**YOUR ASSIGNMENT:**
Where the data below begins, start duplicating lines exactly, and finish with the line containing "(446, 630) = (414, 706): yellow"; add nothing else. Leave the pictures out.

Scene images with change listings
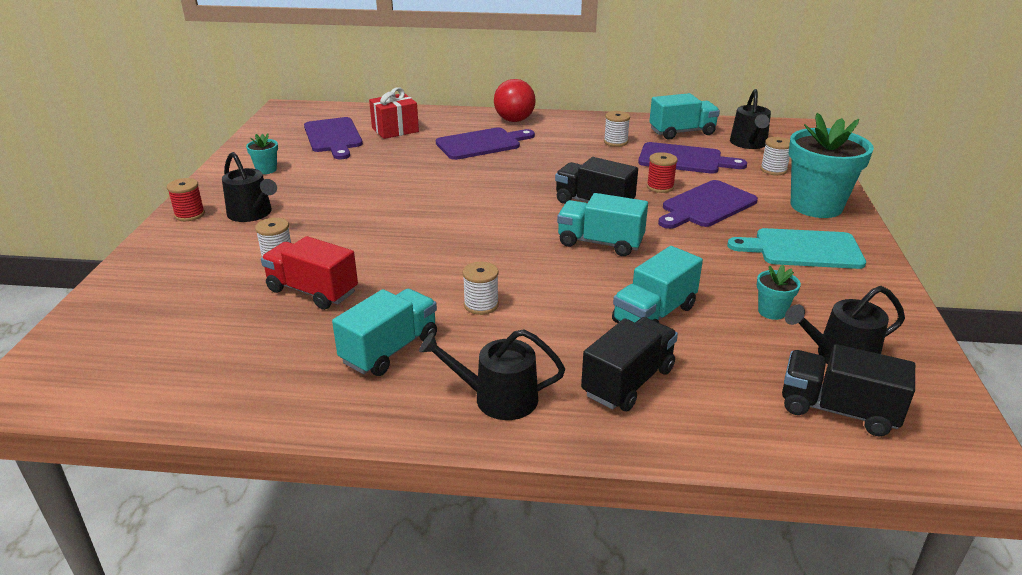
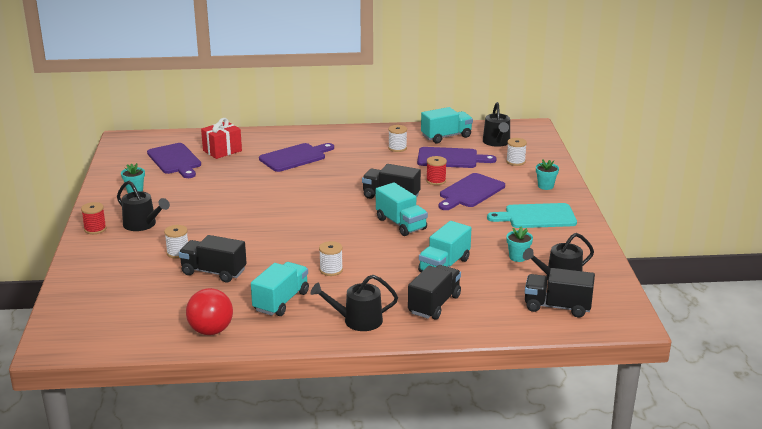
camera: 10 degrees left, 5 degrees down
(312, 291) = (214, 272): red truck -> black truck
(514, 120) = (314, 135): red ball -> red ball (211, 331)
(600, 243) = (401, 224): turquoise truck -> turquoise truck turned 135 degrees counterclockwise
(816, 206) = (545, 186): turquoise flower pot -> turquoise flower pot, size x0.43

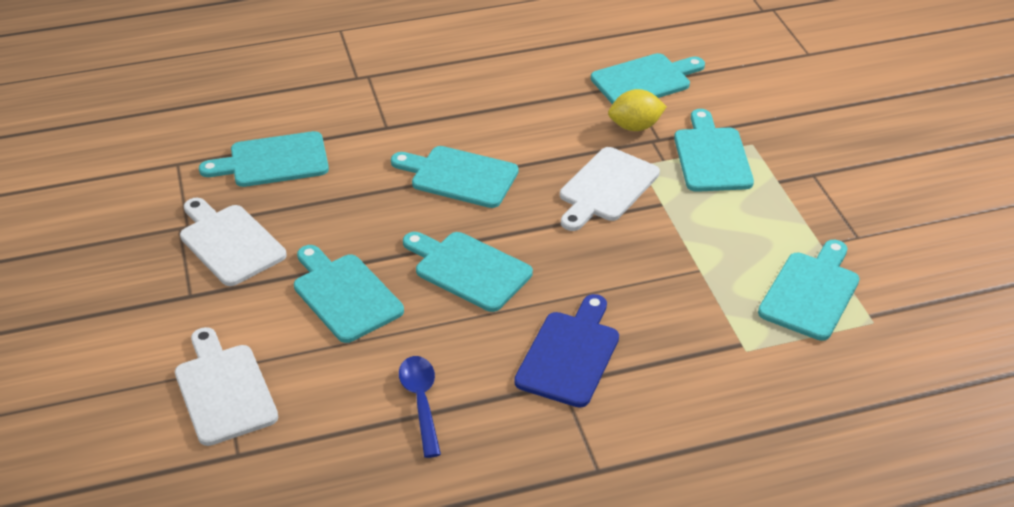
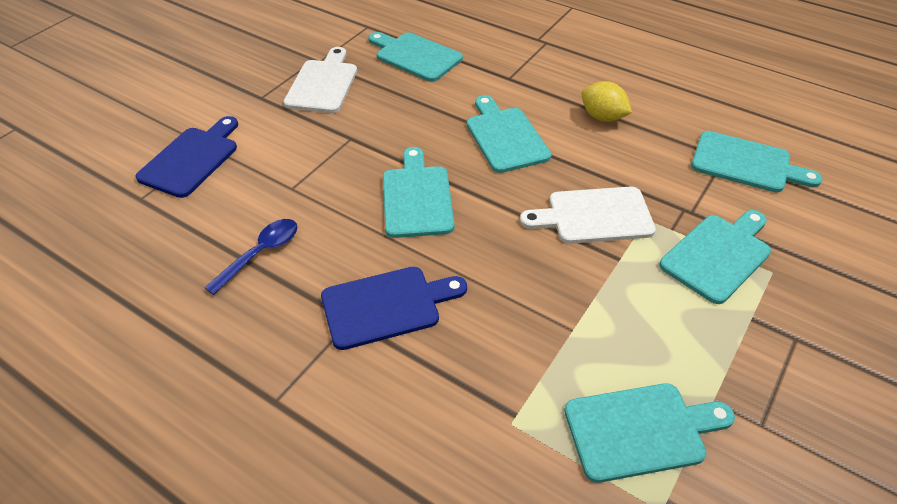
camera: 50 degrees right, 5 degrees up
(224, 390) = (192, 159): white cutting board -> blue cutting board
(344, 295) = (328, 156): turquoise cutting board -> none
(635, 127) = (685, 190): yellow lemon -> yellow lemon (602, 117)

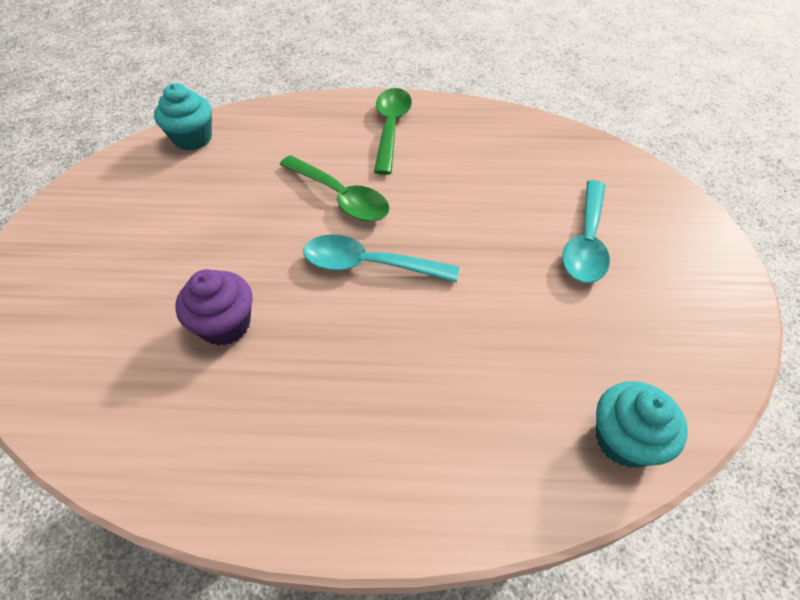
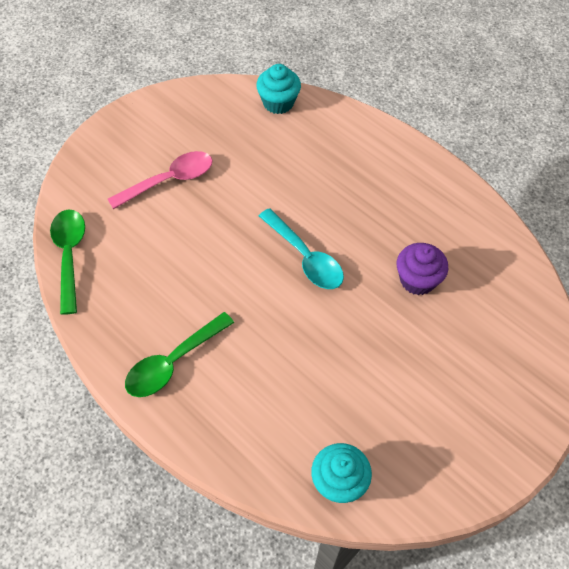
camera: 140 degrees left, 5 degrees up
(341, 197) = (275, 321): green spoon -> green spoon (69, 255)
(586, 242) = (169, 180): turquoise spoon -> pink spoon

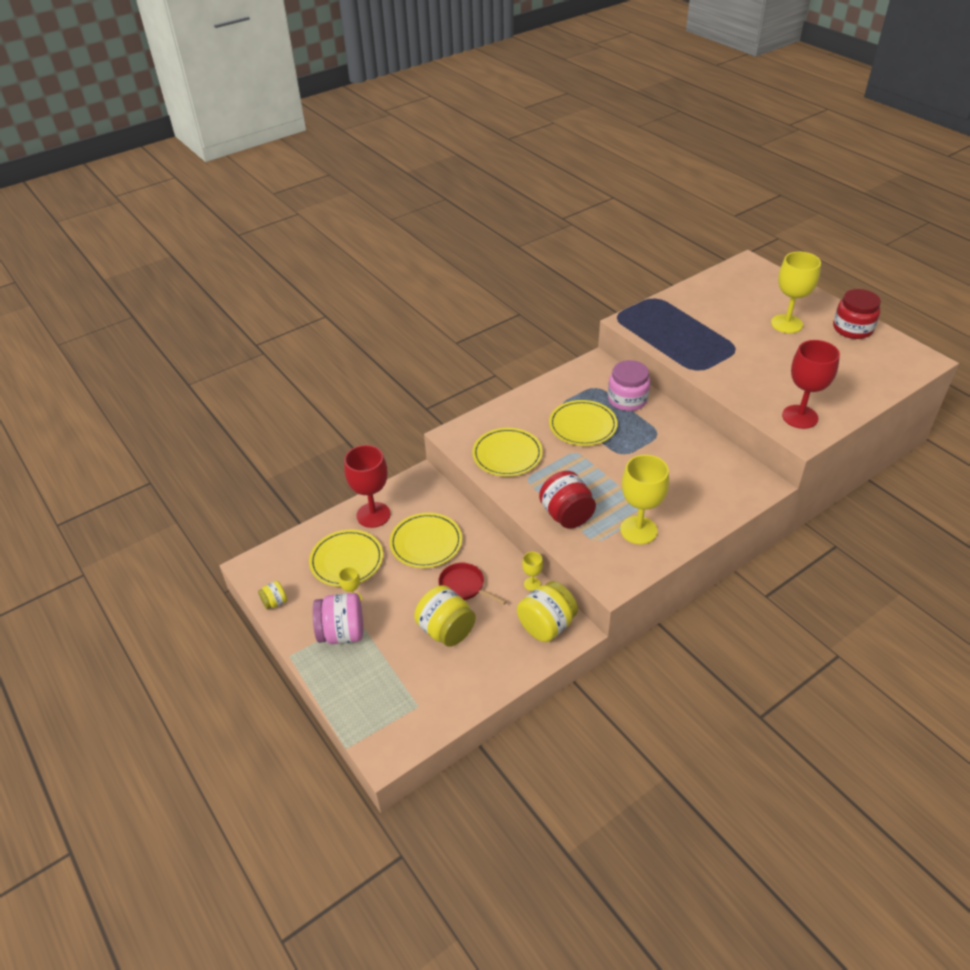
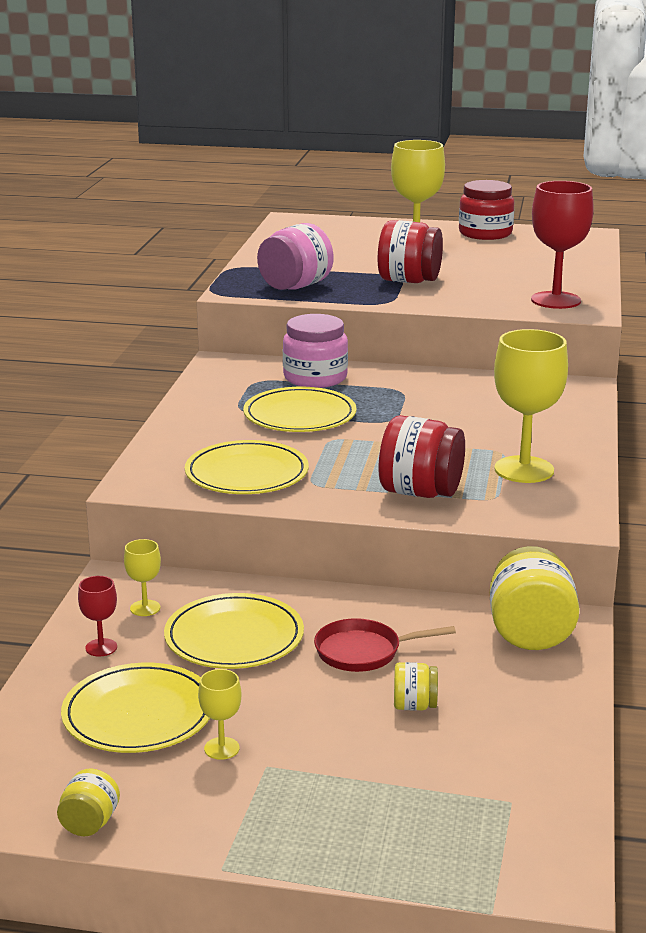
camera: 45 degrees left, 20 degrees down
(342, 633) = (266, 793): pink jar -> pink jar (295, 286)
(373, 515) = (101, 647): red goblet -> red goblet, size x0.46
(446, 630) = (414, 706): yellow jar -> yellow jar, size x0.51
(532, 584) = (446, 606): yellow goblet -> yellow goblet (145, 608)
(736, 356) = (409, 281): none -> red jar

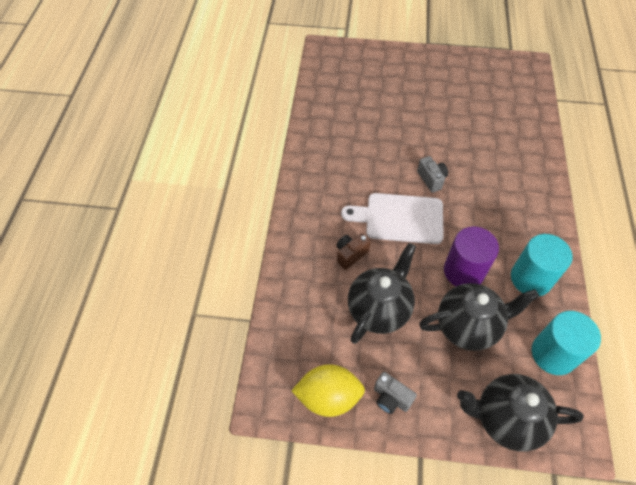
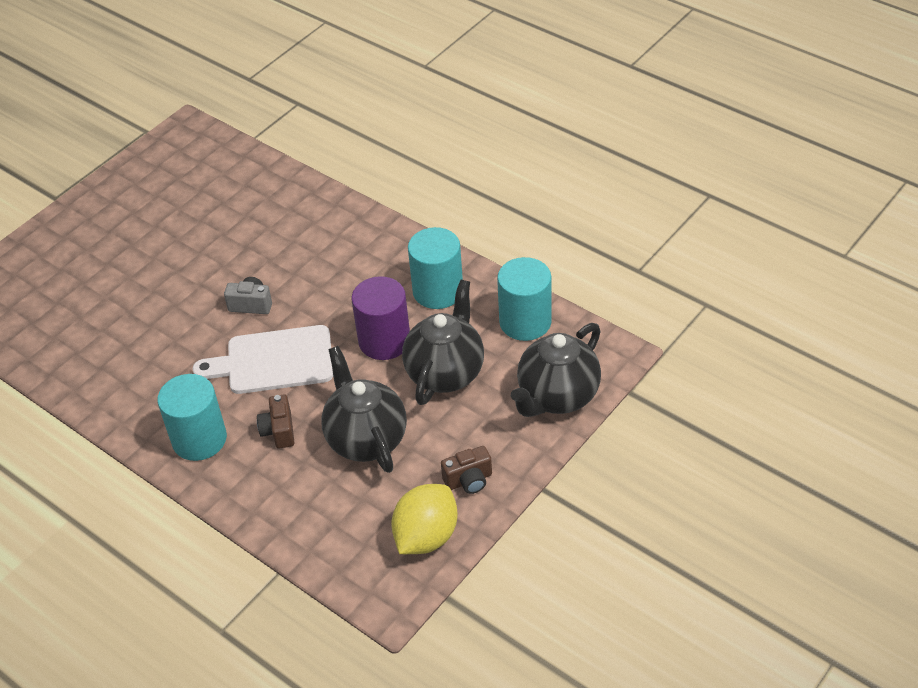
camera: 55 degrees left, 10 degrees down
(316, 216) = (199, 439): none -> turquoise cylinder
(391, 398) = (469, 480): grey camera -> brown camera
(399, 218) = (274, 361): white cutting board -> white cutting board turned 45 degrees clockwise

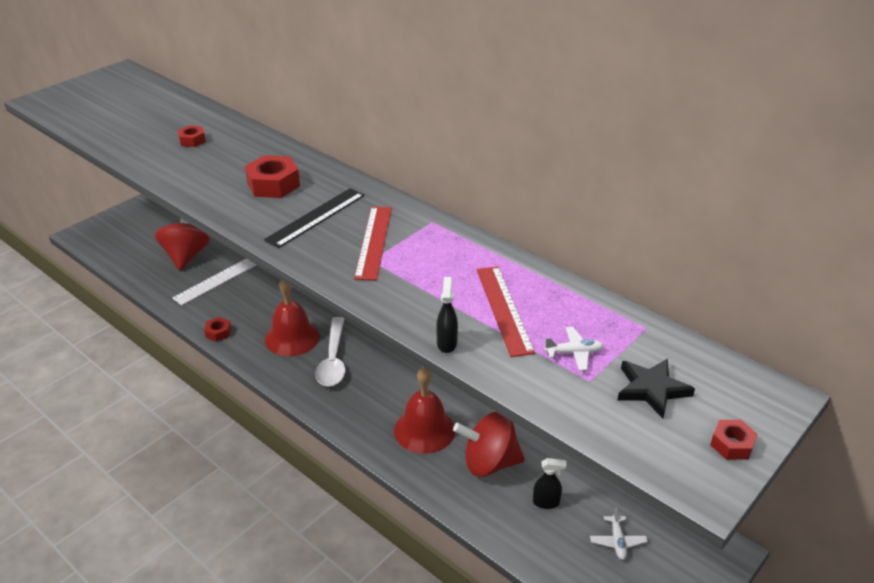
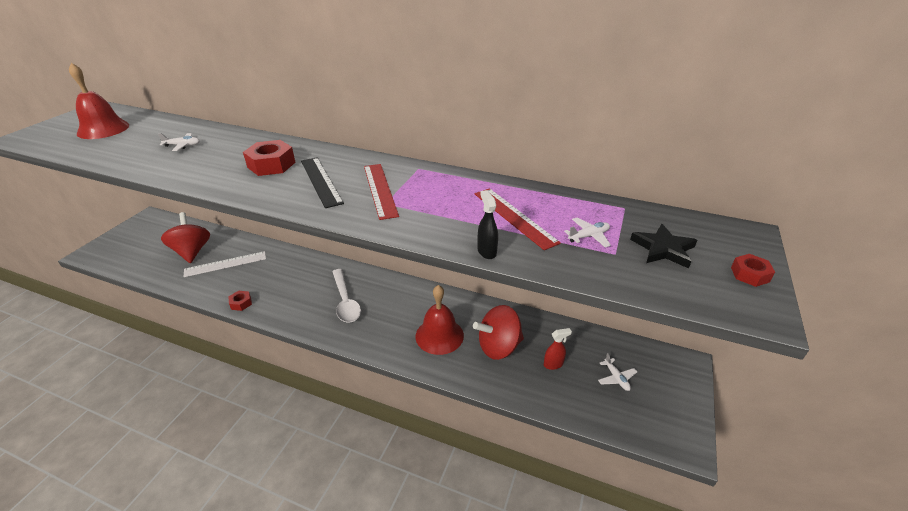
camera: 20 degrees left, 0 degrees up
(192, 140) = (183, 145): red nut -> white plane
(217, 280) = (225, 264): white ruler -> white ruler turned 45 degrees clockwise
(292, 337) = (305, 293): red bell -> red bell (103, 129)
(315, 217) = (320, 181): black ruler -> black ruler turned 45 degrees counterclockwise
(546, 502) = (553, 364): black spray bottle -> red spray bottle

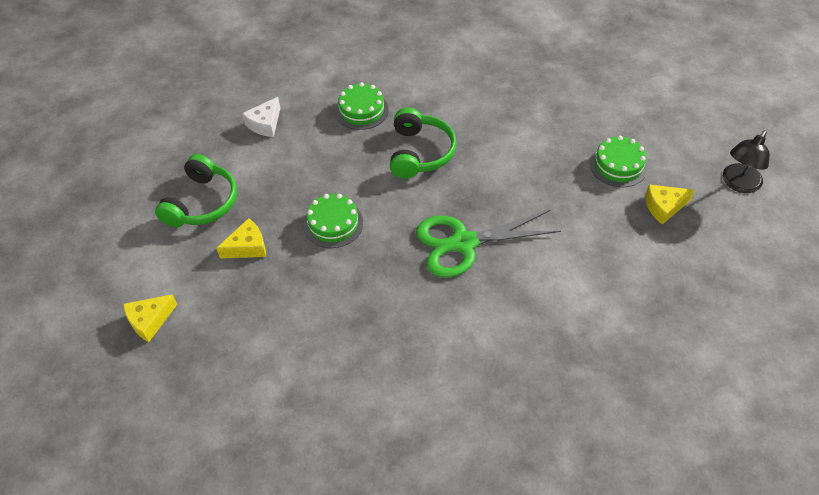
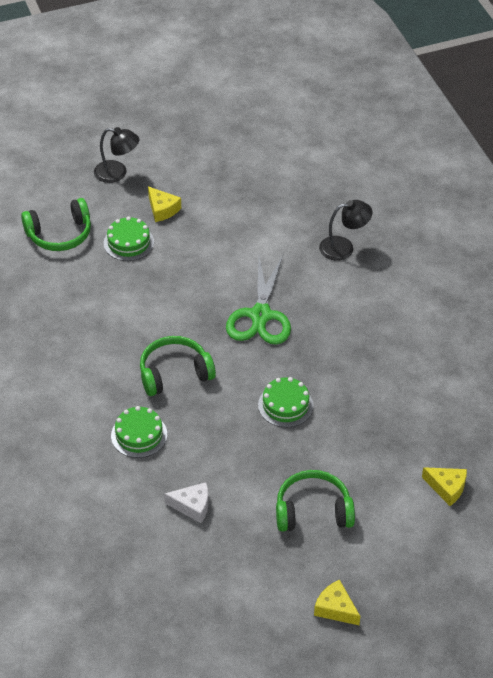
camera: 115 degrees left, 5 degrees down
(247, 247) = (341, 454): yellow cheese -> yellow cheese (335, 608)
(463, 243) = (260, 315): green scissors -> green scissors turned 45 degrees clockwise
(540, 364) = (343, 247): none -> black lamp
(649, 116) = (59, 234): none -> green headphones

**EXERCISE ANSWER:**
camera: 10 degrees left, 5 degrees down
(312, 291) = (214, 272): red truck -> black truck
(514, 120) = (314, 135): red ball -> red ball (211, 331)
(600, 243) = (401, 224): turquoise truck -> turquoise truck turned 135 degrees counterclockwise
(816, 206) = (545, 186): turquoise flower pot -> turquoise flower pot, size x0.43

camera: 50 degrees right, 5 degrees up
(224, 390) = (192, 159): white cutting board -> blue cutting board
(344, 295) = (328, 156): turquoise cutting board -> none
(635, 127) = (685, 190): yellow lemon -> yellow lemon (602, 117)

camera: 140 degrees left, 5 degrees up
(341, 197) = (275, 321): green spoon -> green spoon (69, 255)
(586, 242) = (169, 180): turquoise spoon -> pink spoon

camera: 45 degrees left, 20 degrees down
(342, 633) = (266, 793): pink jar -> pink jar (295, 286)
(373, 515) = (101, 647): red goblet -> red goblet, size x0.46
(446, 630) = (414, 706): yellow jar -> yellow jar, size x0.51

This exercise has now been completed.